## Goal of the exercise
Go through the listing below and retype exactly the lines starting at the one with "camera: 60 degrees left, 5 degrees up" and ending at the one with "(689, 437) = (399, 304): none", skipping pictures.

## Data provided
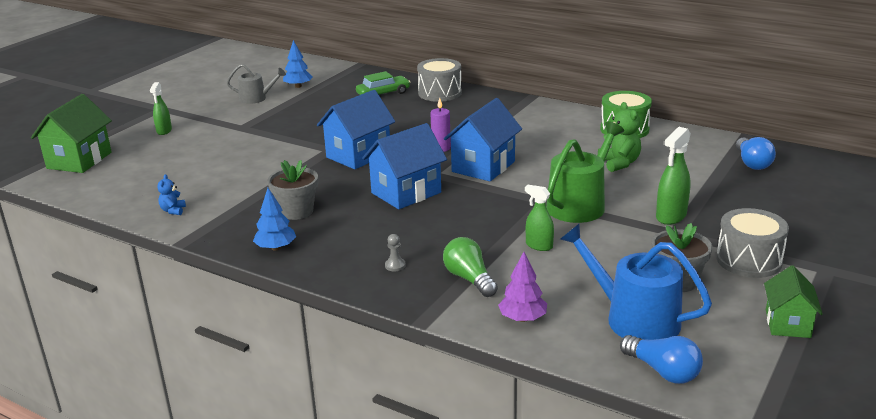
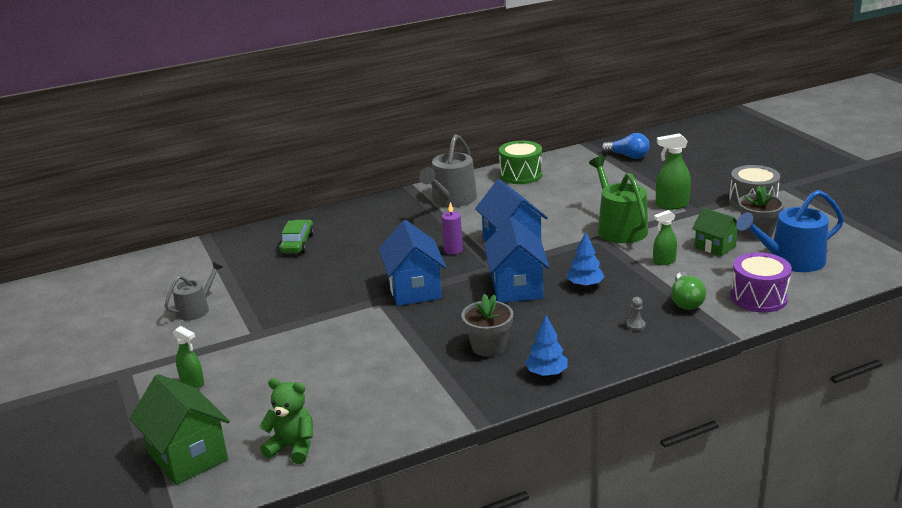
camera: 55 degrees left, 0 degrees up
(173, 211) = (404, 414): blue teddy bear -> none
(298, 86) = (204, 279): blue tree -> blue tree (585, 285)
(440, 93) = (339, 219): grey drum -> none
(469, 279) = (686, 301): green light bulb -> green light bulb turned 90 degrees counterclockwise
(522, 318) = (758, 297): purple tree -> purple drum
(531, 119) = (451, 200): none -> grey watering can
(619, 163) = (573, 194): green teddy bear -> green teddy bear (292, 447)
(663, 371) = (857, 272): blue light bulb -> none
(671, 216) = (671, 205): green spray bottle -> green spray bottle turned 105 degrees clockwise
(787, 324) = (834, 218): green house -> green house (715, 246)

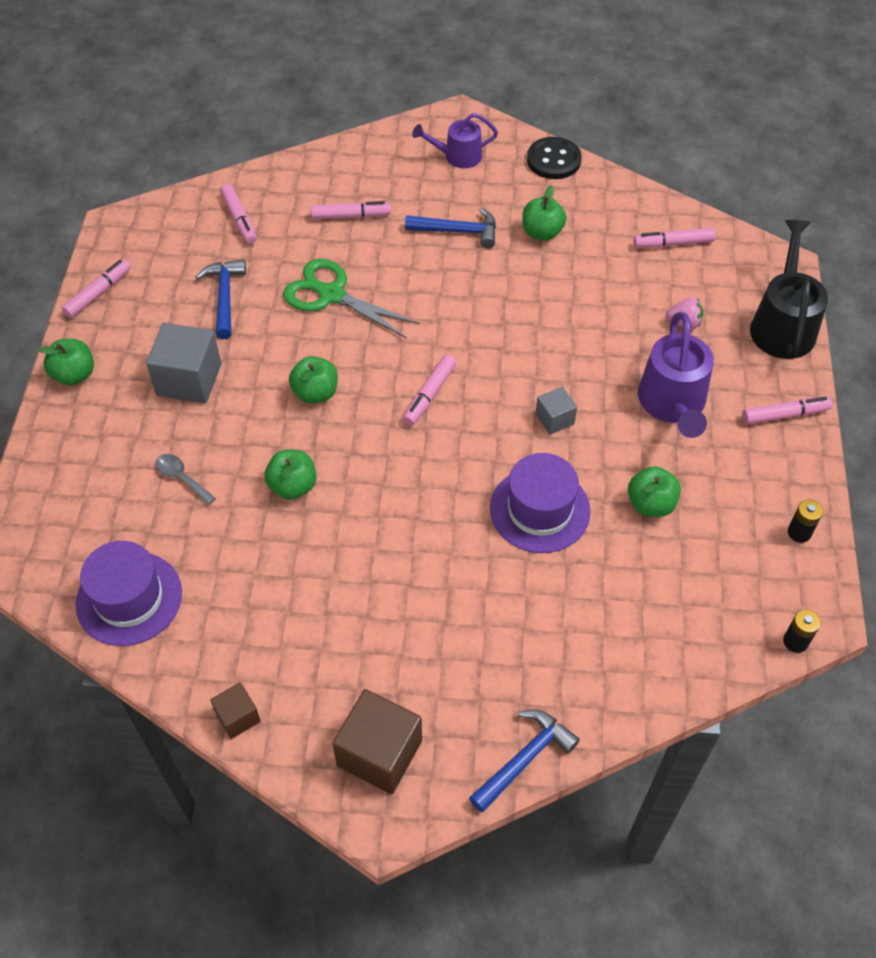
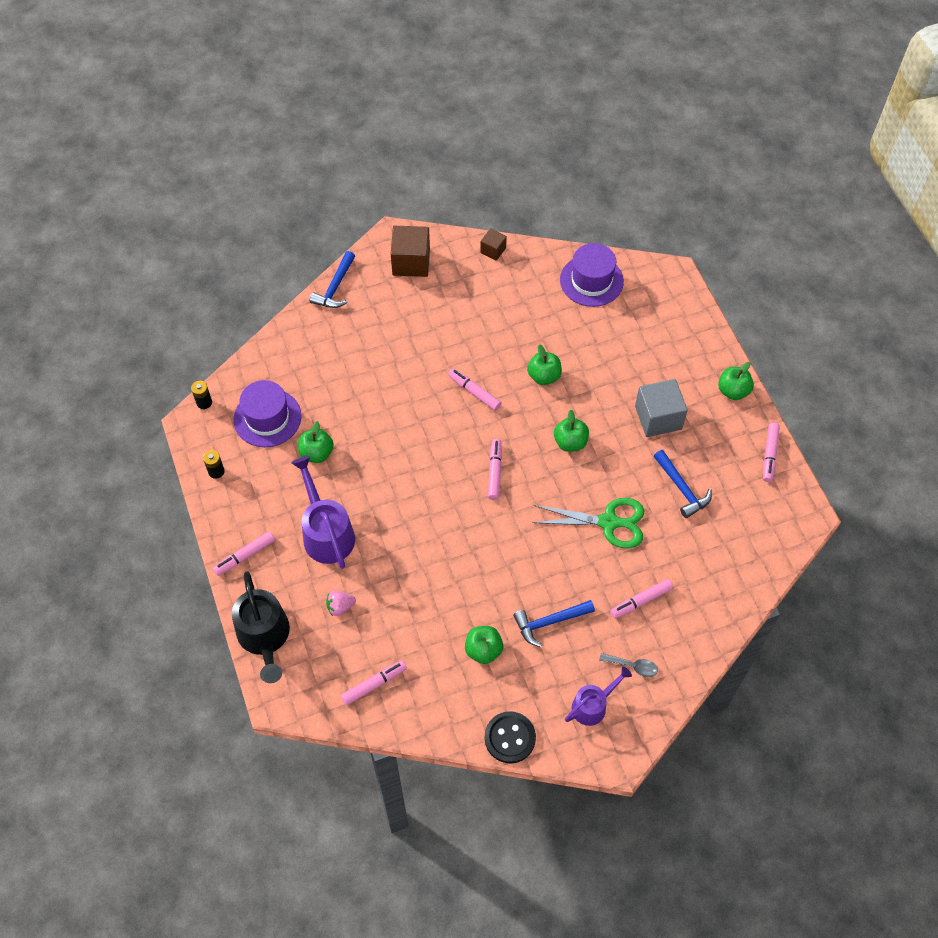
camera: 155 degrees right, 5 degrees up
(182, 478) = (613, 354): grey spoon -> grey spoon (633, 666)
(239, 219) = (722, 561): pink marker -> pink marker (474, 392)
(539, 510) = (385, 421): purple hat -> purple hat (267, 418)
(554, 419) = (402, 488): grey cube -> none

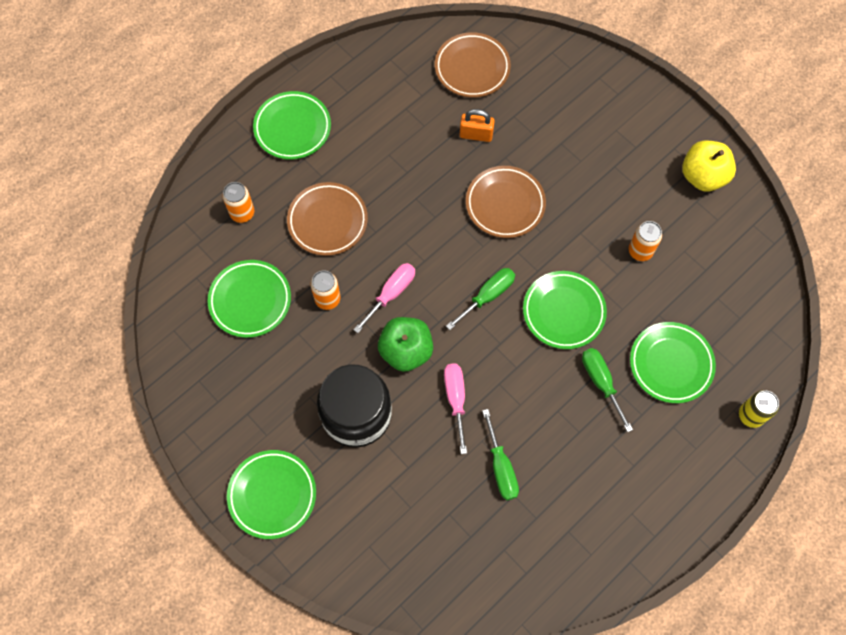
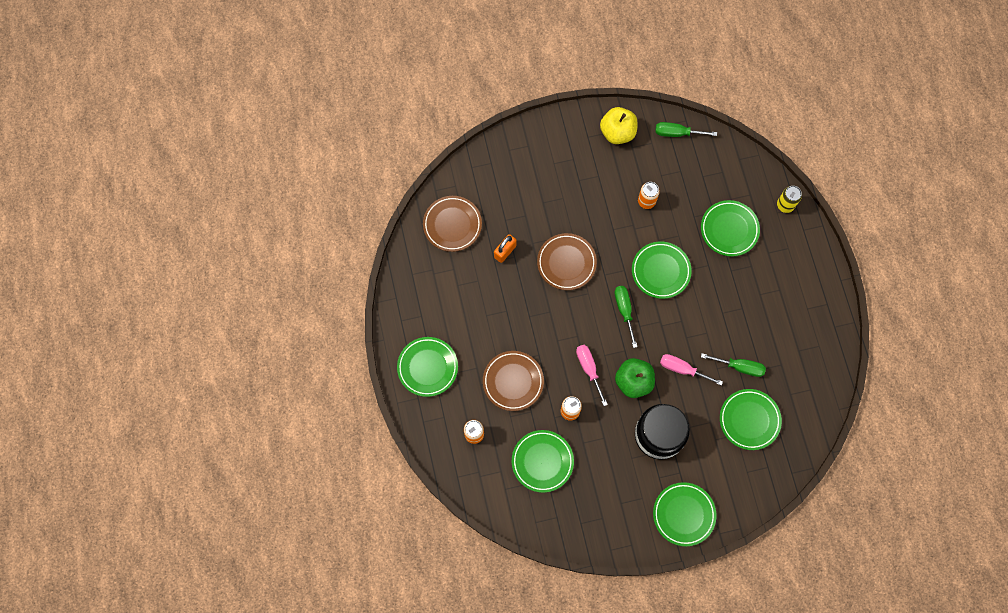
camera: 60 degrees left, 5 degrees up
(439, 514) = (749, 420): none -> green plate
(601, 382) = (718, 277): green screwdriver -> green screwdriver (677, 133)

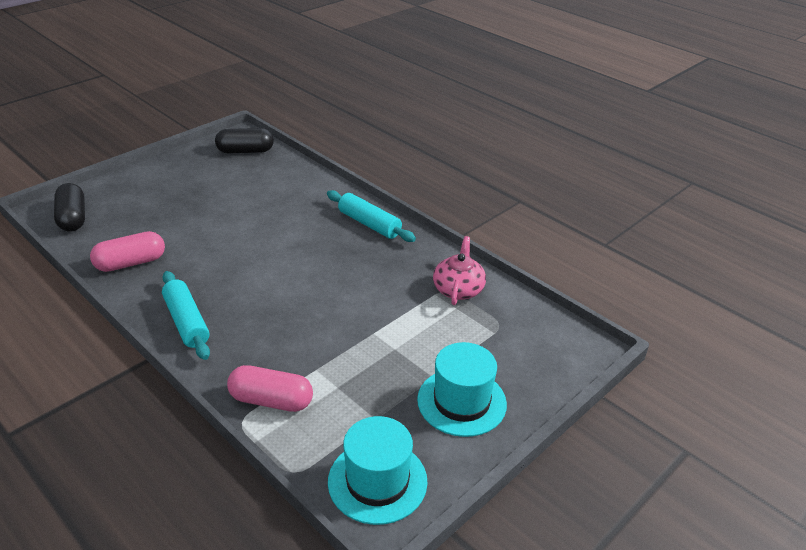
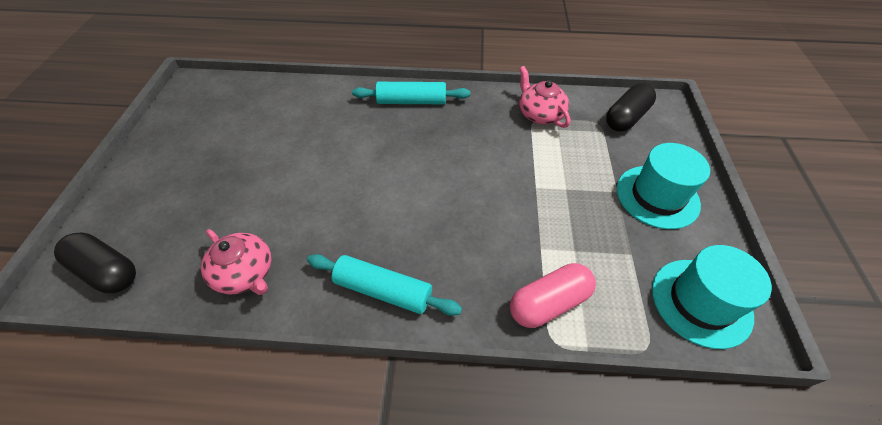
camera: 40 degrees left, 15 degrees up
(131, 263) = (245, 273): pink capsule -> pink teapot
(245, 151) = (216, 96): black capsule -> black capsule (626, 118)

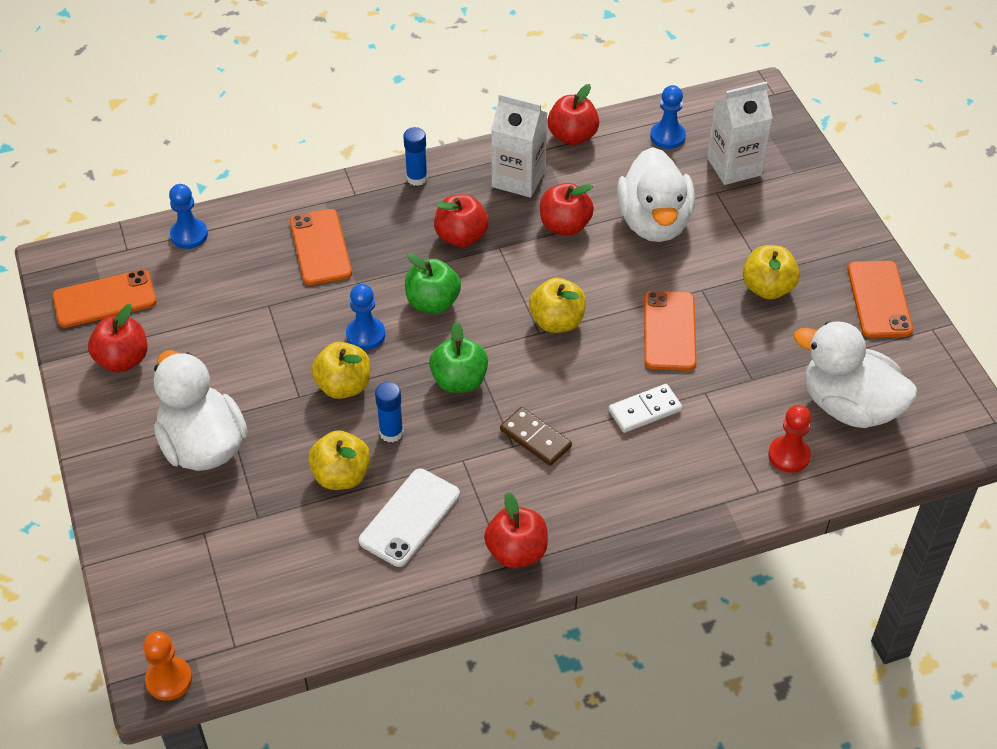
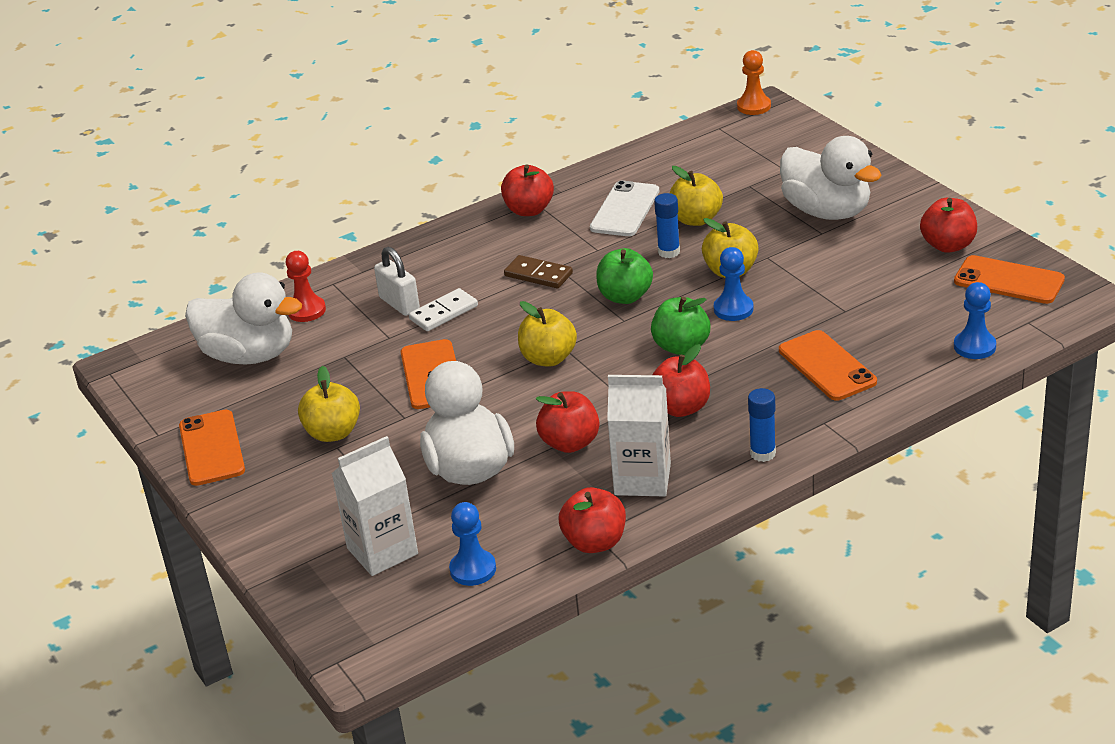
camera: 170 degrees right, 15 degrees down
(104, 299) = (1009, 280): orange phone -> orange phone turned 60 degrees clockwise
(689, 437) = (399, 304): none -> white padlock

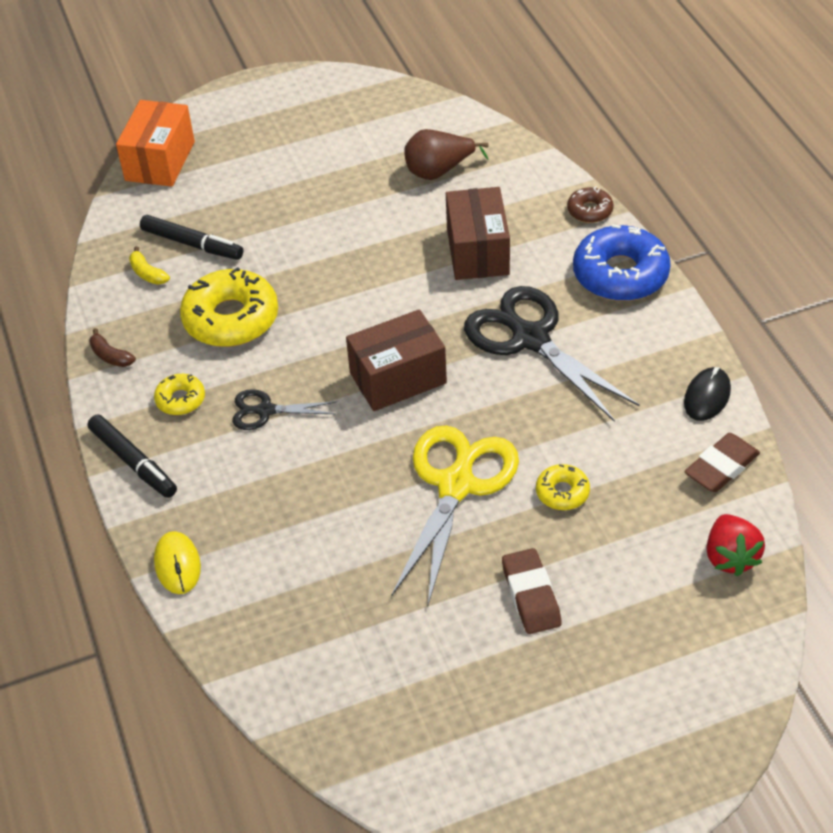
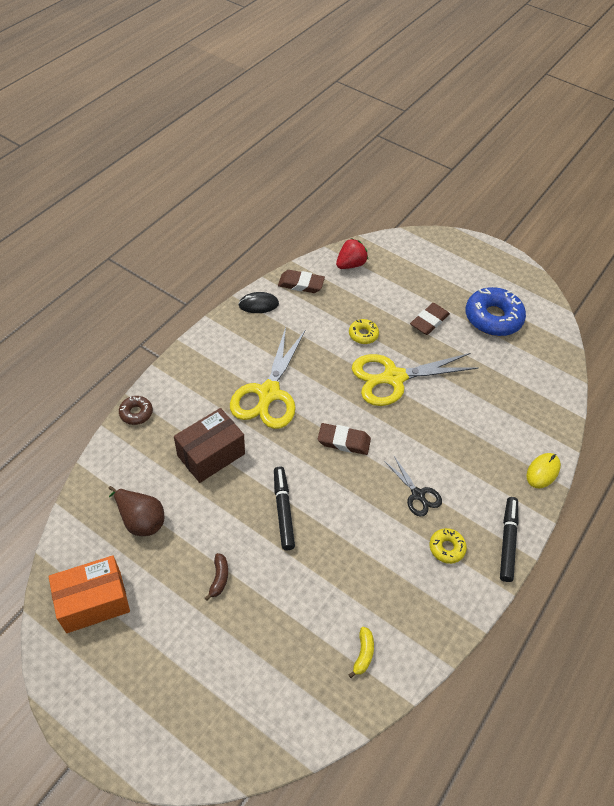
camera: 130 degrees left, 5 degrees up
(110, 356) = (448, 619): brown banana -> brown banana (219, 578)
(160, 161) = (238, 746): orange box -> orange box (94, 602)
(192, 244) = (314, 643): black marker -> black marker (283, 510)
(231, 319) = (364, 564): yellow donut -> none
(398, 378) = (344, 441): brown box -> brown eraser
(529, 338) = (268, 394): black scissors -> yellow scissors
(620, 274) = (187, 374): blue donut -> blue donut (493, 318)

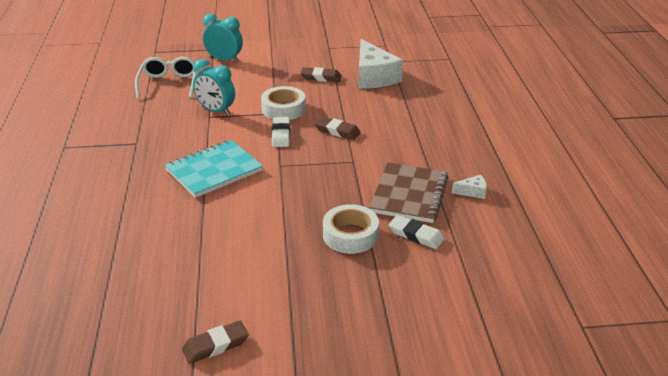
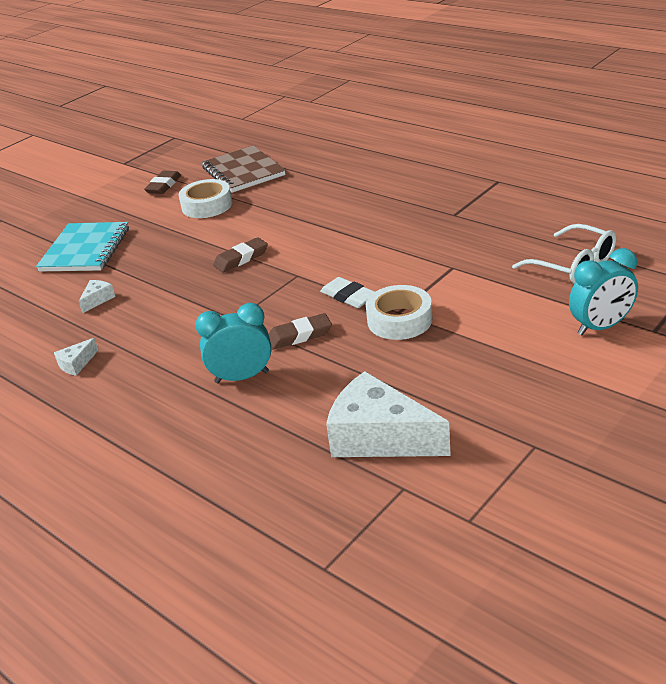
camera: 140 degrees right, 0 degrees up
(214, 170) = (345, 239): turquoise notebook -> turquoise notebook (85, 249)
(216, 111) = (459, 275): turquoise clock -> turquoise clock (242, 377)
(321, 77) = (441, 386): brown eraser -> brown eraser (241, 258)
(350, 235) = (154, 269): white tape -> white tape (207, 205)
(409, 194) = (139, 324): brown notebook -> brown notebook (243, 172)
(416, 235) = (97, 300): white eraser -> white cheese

## Answer for the task
camera: 60 degrees left, 5 degrees up
(439, 514) = (749, 420): none -> green plate
(601, 382) = (718, 277): green screwdriver -> green screwdriver (677, 133)

camera: 40 degrees left, 15 degrees up
(131, 263) = (245, 273): pink capsule -> pink teapot
(245, 151) = (216, 96): black capsule -> black capsule (626, 118)

camera: 170 degrees right, 15 degrees down
(104, 299) = (1009, 280): orange phone -> orange phone turned 60 degrees clockwise
(689, 437) = (399, 304): none -> white padlock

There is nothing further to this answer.